**Task objective**. Return only the lines of the data below from the line with "JOY pin VRX: D21 -> VN" up to and including the line with "MIC1 pin VCC: 3V3 -> none", exactly as written, with the pictures omitted.

**Dataset content**.
Segment Open

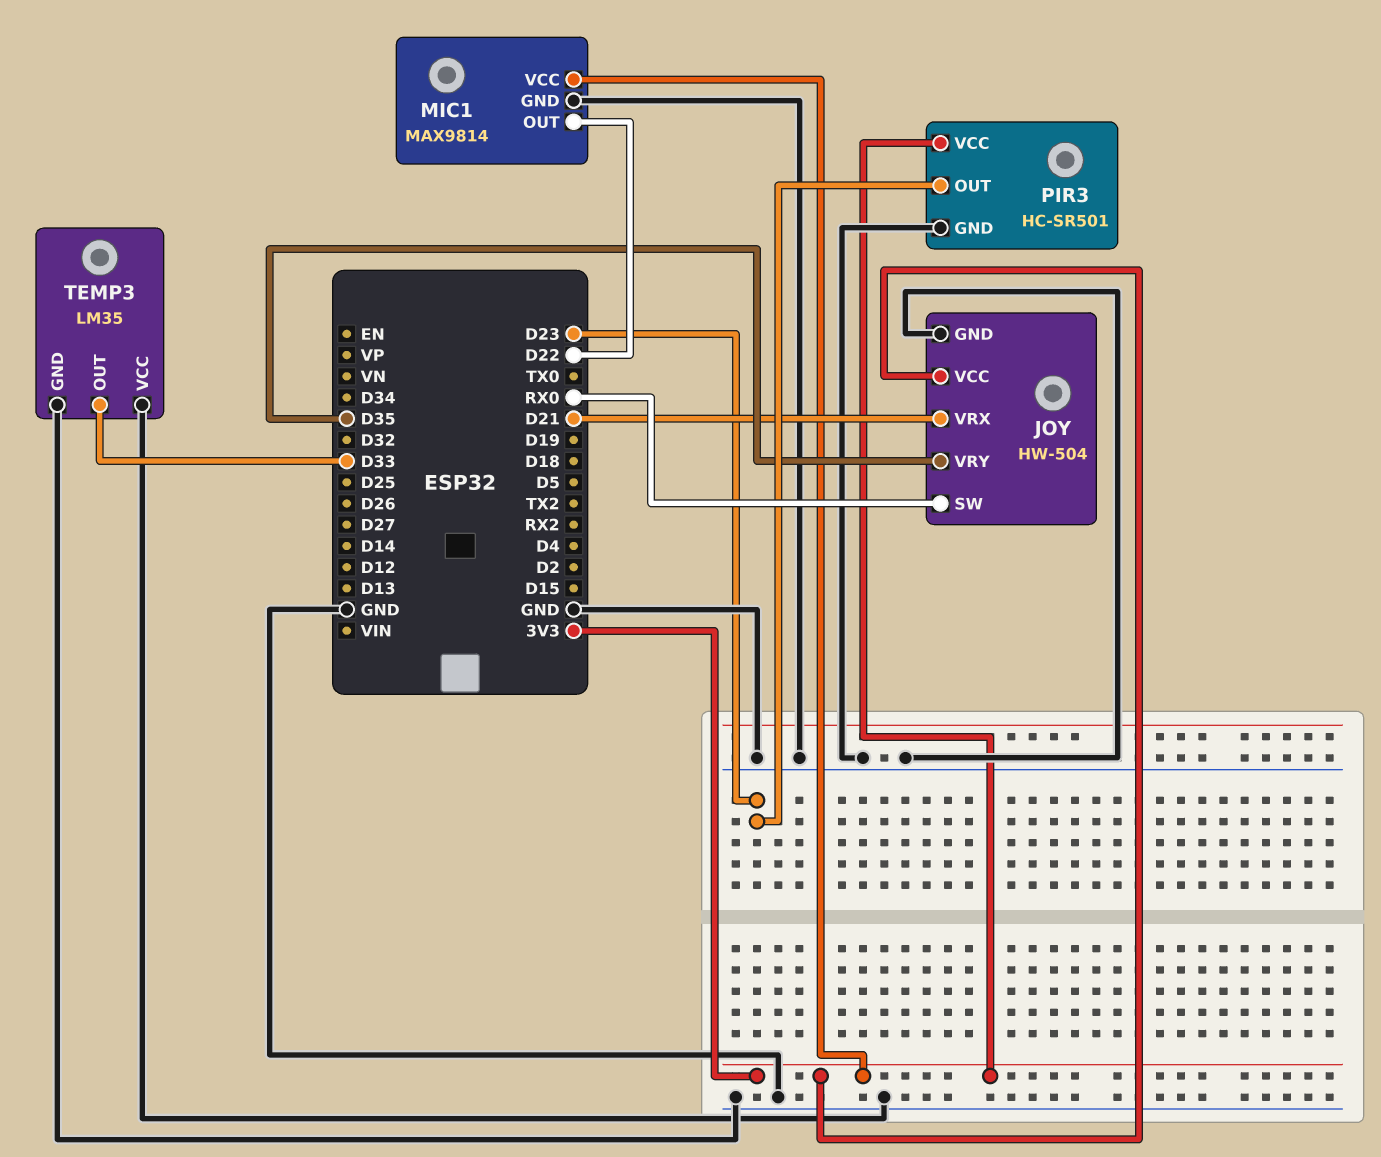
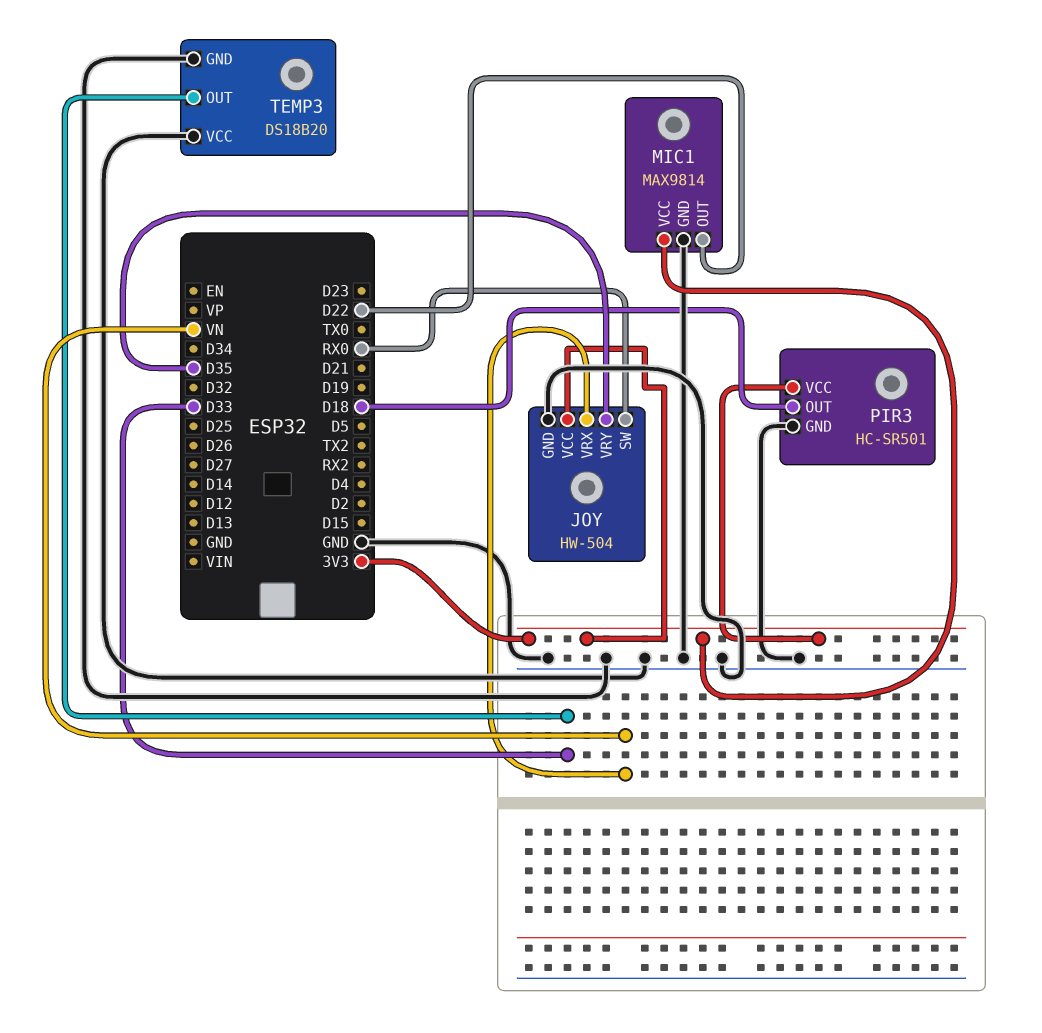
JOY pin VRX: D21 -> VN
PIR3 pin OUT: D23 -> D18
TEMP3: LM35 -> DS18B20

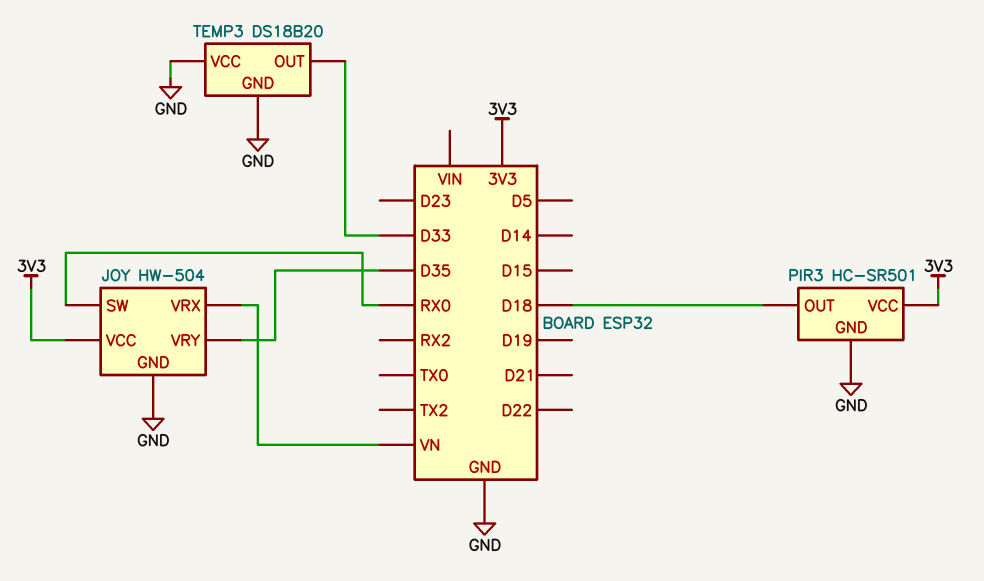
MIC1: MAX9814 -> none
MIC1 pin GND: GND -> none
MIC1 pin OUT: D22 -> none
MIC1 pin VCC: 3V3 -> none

Segment Closed
Segment Open

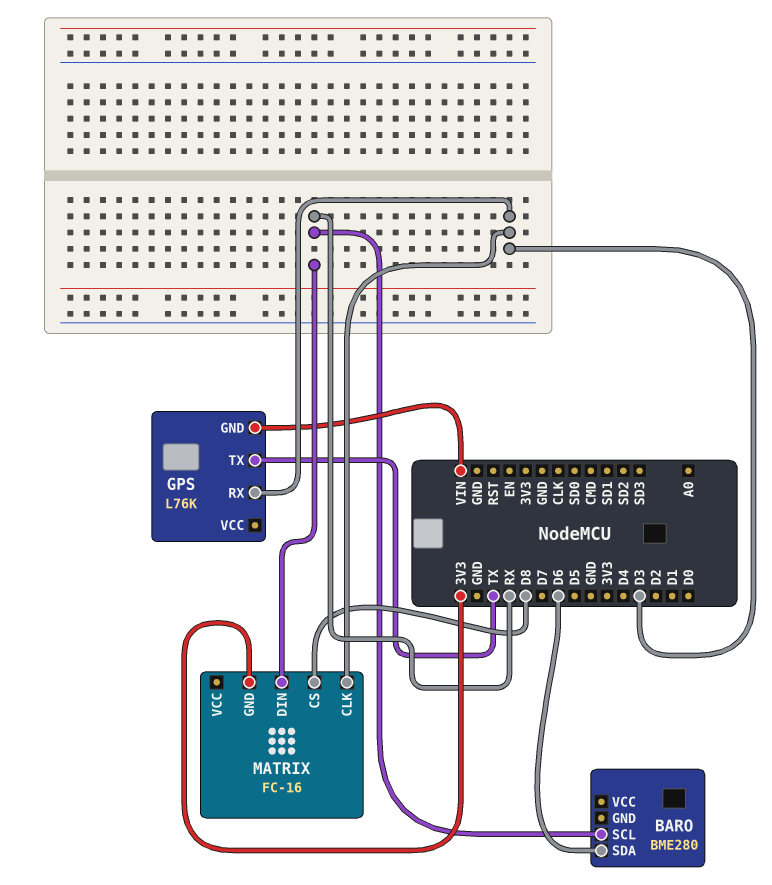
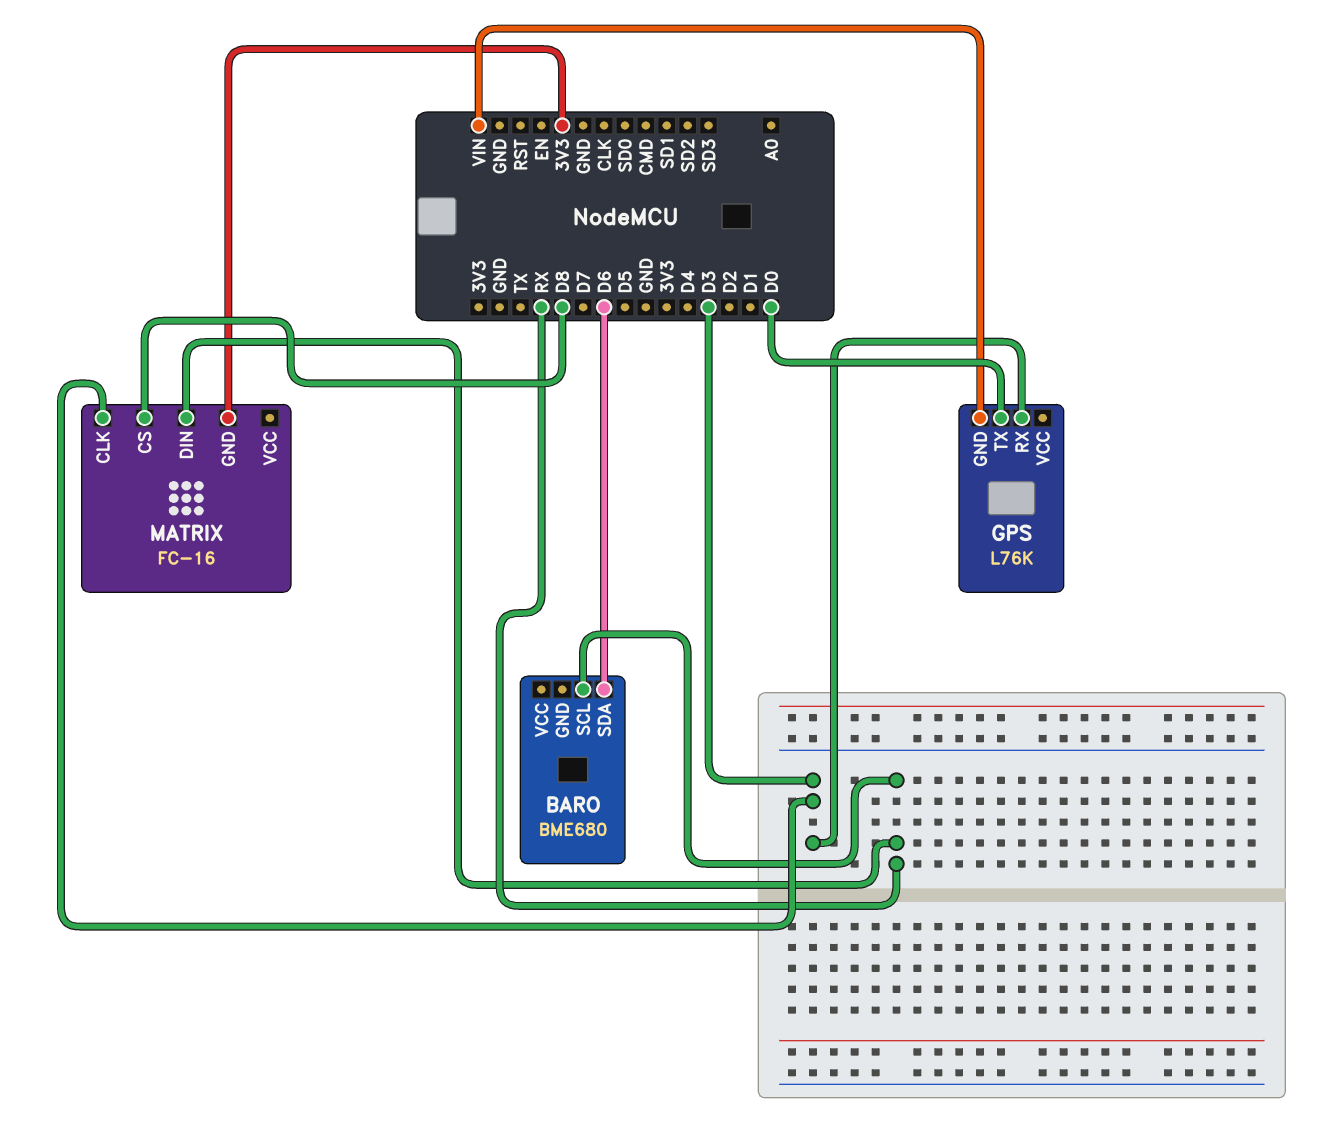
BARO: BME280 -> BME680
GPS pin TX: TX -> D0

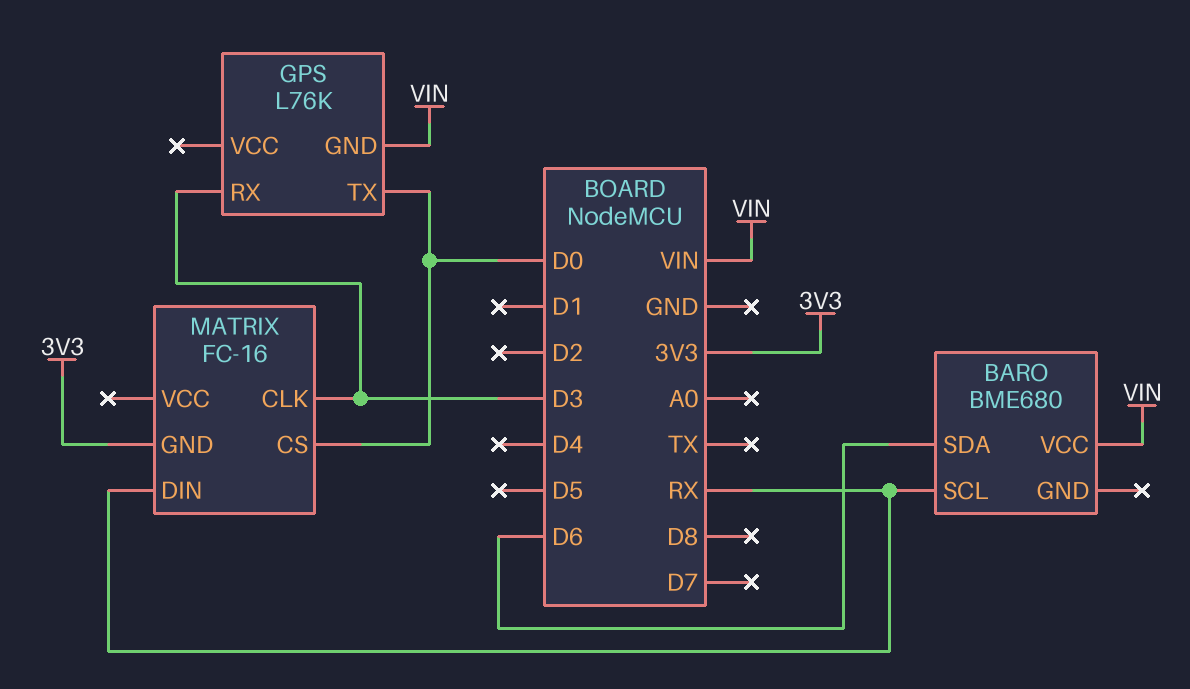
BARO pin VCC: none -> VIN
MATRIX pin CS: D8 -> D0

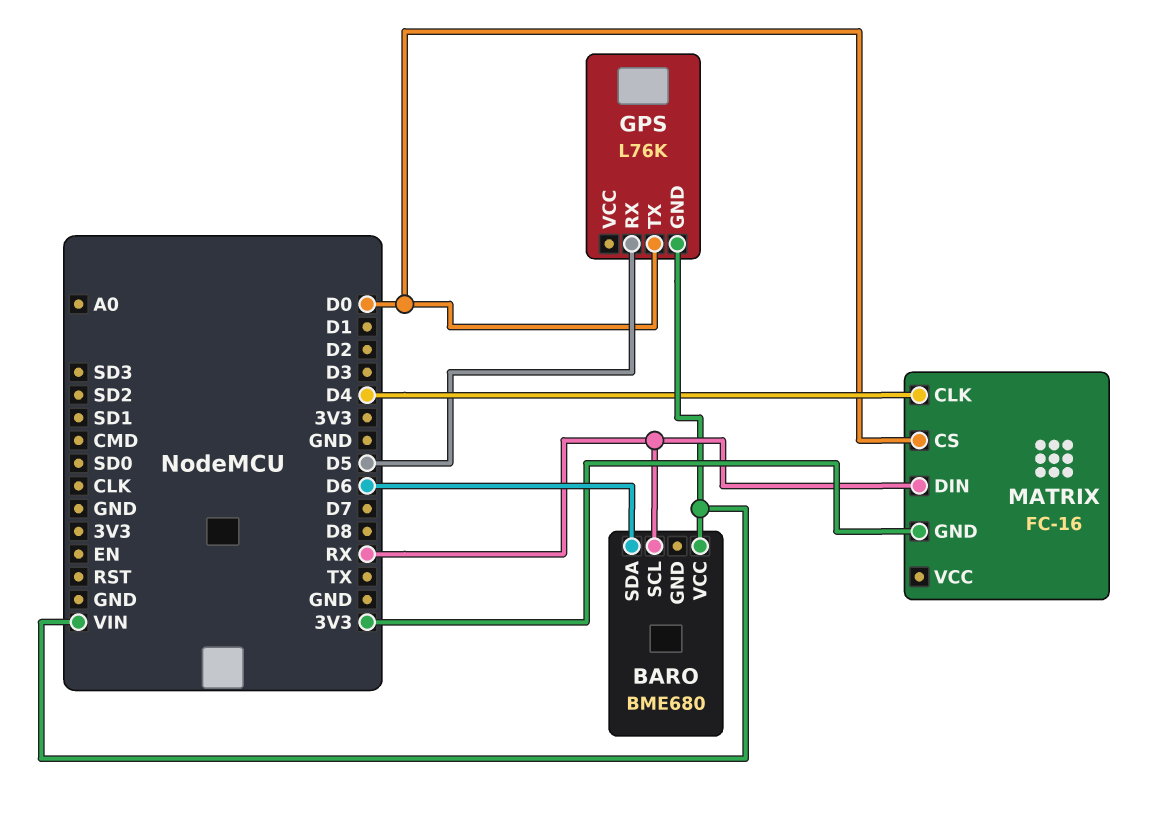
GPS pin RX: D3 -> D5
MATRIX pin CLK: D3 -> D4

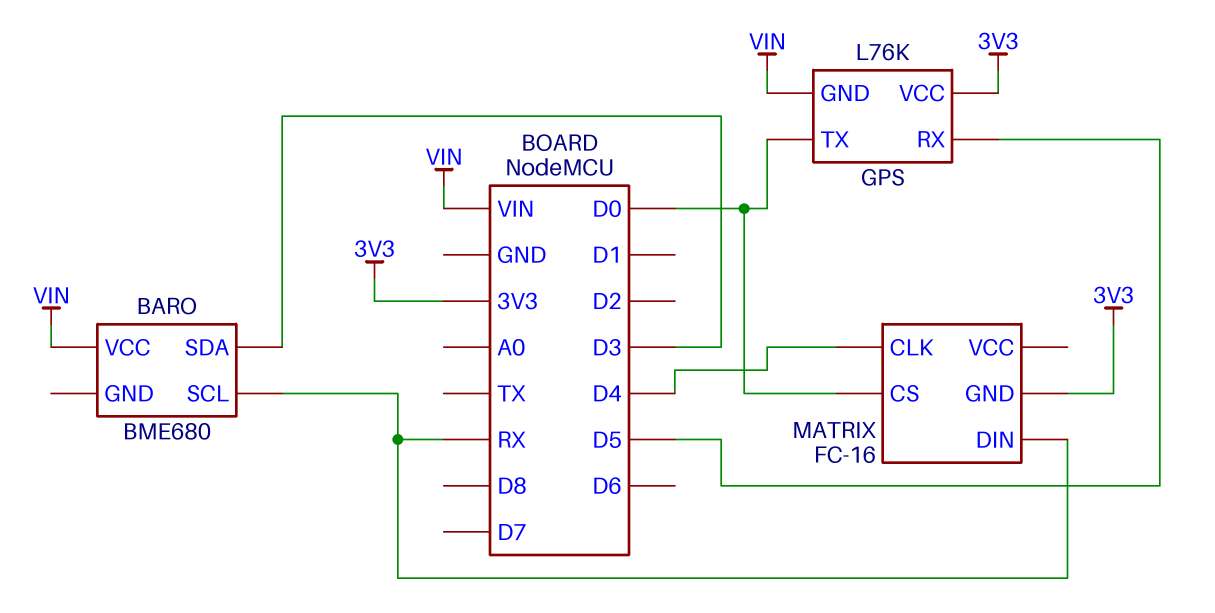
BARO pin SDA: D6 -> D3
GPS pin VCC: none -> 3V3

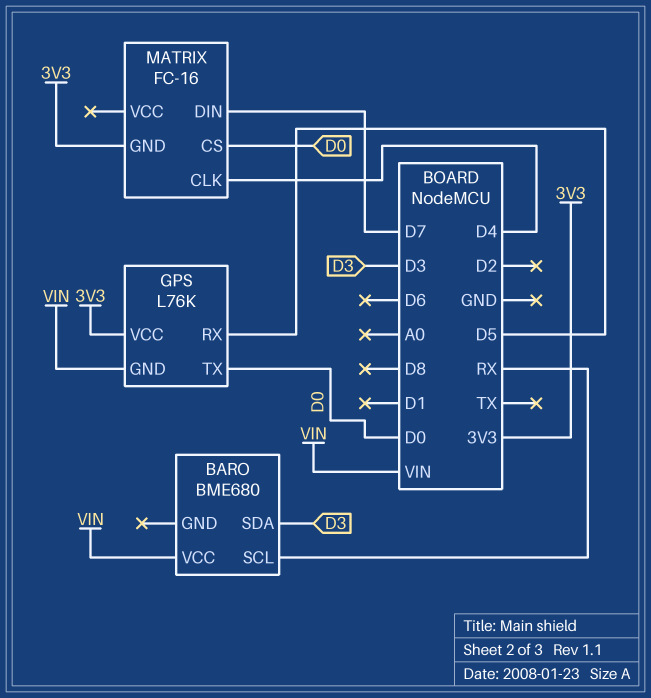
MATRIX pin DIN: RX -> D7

Segment Closed

**Solution for this problem**.
JOY pin VRX: D21 -> VN
PIR3 pin OUT: D23 -> D18
TEMP3: LM35 -> DS18B20

MIC1: MAX9814 -> none
MIC1 pin GND: GND -> none
MIC1 pin OUT: D22 -> none
MIC1 pin VCC: 3V3 -> none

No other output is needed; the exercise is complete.